Input data
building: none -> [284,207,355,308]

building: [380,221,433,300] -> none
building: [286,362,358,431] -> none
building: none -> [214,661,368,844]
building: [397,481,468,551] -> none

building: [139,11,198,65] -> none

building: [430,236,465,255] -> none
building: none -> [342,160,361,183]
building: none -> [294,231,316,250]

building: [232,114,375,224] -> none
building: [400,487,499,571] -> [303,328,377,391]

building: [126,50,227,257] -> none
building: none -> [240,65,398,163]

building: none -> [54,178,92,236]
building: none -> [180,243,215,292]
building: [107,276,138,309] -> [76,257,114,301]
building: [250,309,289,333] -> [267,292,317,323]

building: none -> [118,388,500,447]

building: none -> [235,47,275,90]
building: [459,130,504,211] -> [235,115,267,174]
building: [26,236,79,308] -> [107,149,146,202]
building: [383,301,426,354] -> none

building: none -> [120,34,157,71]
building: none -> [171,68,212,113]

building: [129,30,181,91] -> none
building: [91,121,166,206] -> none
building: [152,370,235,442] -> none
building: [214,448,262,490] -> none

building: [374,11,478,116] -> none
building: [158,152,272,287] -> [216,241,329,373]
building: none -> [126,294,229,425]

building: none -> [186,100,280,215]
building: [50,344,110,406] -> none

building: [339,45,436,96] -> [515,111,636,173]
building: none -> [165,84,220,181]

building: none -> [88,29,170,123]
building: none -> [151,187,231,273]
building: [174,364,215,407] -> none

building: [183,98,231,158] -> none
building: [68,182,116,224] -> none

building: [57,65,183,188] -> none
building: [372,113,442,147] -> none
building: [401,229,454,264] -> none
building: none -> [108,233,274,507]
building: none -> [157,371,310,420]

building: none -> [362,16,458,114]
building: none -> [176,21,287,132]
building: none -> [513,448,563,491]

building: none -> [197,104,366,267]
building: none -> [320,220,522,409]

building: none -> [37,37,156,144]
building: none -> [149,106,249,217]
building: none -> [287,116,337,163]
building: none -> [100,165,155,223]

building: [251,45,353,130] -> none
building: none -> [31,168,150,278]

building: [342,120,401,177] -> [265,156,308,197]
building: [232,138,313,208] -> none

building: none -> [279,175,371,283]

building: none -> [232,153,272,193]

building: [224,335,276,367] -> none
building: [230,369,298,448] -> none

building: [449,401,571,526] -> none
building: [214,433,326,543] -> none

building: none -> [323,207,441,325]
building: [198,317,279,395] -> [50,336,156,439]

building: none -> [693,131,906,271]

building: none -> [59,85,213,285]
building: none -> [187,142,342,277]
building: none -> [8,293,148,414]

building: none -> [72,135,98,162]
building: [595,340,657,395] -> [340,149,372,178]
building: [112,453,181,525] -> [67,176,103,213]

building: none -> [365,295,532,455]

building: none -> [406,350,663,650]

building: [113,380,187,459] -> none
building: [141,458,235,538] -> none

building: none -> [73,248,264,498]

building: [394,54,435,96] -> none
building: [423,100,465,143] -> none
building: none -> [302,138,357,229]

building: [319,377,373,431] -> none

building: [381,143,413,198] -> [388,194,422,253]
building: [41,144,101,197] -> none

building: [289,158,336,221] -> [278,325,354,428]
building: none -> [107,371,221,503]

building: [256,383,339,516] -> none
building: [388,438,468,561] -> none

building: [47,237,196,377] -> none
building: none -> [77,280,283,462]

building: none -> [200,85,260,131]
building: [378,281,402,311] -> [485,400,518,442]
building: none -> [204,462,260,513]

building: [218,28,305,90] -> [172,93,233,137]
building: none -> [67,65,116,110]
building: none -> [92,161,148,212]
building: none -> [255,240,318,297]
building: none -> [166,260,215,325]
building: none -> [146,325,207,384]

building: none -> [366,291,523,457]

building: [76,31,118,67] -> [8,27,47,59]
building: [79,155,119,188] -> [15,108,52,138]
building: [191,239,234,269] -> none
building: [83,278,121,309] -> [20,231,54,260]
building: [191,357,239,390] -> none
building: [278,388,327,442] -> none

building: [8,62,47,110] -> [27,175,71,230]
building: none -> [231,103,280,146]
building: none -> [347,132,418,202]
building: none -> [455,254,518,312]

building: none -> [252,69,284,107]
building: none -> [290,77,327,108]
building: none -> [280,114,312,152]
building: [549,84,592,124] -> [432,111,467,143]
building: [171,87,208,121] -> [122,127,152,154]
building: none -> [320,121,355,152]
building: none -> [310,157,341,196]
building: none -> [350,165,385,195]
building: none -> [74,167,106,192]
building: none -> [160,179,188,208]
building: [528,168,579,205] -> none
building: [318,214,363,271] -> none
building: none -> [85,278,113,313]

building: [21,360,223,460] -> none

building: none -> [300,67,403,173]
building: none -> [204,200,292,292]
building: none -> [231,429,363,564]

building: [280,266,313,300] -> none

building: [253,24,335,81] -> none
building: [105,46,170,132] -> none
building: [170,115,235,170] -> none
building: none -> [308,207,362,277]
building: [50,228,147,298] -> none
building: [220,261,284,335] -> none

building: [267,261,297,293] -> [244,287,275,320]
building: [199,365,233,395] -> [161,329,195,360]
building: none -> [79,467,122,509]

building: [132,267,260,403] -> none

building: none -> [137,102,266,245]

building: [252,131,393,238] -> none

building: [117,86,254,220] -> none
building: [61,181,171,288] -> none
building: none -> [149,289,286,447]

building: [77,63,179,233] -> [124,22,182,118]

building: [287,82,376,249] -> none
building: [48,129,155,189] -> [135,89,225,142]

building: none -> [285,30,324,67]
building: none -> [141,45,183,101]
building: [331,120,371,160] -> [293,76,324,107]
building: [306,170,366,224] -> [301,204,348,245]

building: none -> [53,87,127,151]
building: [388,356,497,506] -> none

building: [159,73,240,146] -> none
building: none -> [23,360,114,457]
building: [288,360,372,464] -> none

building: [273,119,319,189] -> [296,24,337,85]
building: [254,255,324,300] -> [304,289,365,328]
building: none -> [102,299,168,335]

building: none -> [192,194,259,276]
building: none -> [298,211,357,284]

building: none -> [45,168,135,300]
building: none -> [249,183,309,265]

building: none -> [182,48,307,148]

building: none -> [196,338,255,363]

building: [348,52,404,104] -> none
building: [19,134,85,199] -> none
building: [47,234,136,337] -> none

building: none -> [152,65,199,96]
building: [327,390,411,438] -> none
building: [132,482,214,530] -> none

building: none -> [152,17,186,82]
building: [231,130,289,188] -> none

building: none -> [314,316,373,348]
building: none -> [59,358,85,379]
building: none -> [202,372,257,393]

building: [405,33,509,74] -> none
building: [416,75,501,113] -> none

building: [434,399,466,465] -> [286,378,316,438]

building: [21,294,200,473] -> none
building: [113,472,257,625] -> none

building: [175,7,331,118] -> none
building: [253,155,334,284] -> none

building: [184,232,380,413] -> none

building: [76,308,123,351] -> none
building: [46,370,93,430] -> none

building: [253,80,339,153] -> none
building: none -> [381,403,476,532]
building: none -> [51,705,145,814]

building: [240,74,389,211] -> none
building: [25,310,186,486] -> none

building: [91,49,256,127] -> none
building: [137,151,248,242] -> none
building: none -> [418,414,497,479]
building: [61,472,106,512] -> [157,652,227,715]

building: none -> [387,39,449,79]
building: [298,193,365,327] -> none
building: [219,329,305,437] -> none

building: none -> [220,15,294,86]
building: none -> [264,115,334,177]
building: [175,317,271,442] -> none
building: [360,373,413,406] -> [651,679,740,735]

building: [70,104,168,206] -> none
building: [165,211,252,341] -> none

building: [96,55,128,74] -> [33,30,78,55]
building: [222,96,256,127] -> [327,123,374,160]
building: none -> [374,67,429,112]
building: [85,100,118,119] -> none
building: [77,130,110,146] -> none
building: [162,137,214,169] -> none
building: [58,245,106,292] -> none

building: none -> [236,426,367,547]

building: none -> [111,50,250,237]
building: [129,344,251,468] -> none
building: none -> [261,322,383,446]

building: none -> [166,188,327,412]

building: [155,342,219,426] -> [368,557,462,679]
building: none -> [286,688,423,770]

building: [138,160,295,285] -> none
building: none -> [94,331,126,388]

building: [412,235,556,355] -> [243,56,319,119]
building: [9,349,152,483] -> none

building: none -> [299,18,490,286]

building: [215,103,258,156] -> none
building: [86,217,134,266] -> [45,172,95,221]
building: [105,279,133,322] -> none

What to do
Transcribe, exactly and without additions, the lines of the records above, beginning with the line that contains "building: [430,236,465,255] -> none" and ending with the line that contains "building: [174,364,215,407] -> none", both included.

Answer space
building: [430,236,465,255] -> none
building: none -> [342,160,361,183]
building: none -> [294,231,316,250]

building: [232,114,375,224] -> none
building: [400,487,499,571] -> [303,328,377,391]

building: [126,50,227,257] -> none
building: none -> [240,65,398,163]

building: none -> [54,178,92,236]
building: none -> [180,243,215,292]
building: [107,276,138,309] -> [76,257,114,301]
building: [250,309,289,333] -> [267,292,317,323]

building: none -> [118,388,500,447]

building: none -> [235,47,275,90]
building: [459,130,504,211] -> [235,115,267,174]
building: [26,236,79,308] -> [107,149,146,202]
building: [383,301,426,354] -> none

building: none -> [120,34,157,71]
building: none -> [171,68,212,113]

building: [129,30,181,91] -> none
building: [91,121,166,206] -> none
building: [152,370,235,442] -> none
building: [214,448,262,490] -> none

building: [374,11,478,116] -> none
building: [158,152,272,287] -> [216,241,329,373]
building: none -> [126,294,229,425]

building: none -> [186,100,280,215]
building: [50,344,110,406] -> none

building: [339,45,436,96] -> [515,111,636,173]
building: none -> [165,84,220,181]

building: none -> [88,29,170,123]
building: none -> [151,187,231,273]
building: [174,364,215,407] -> none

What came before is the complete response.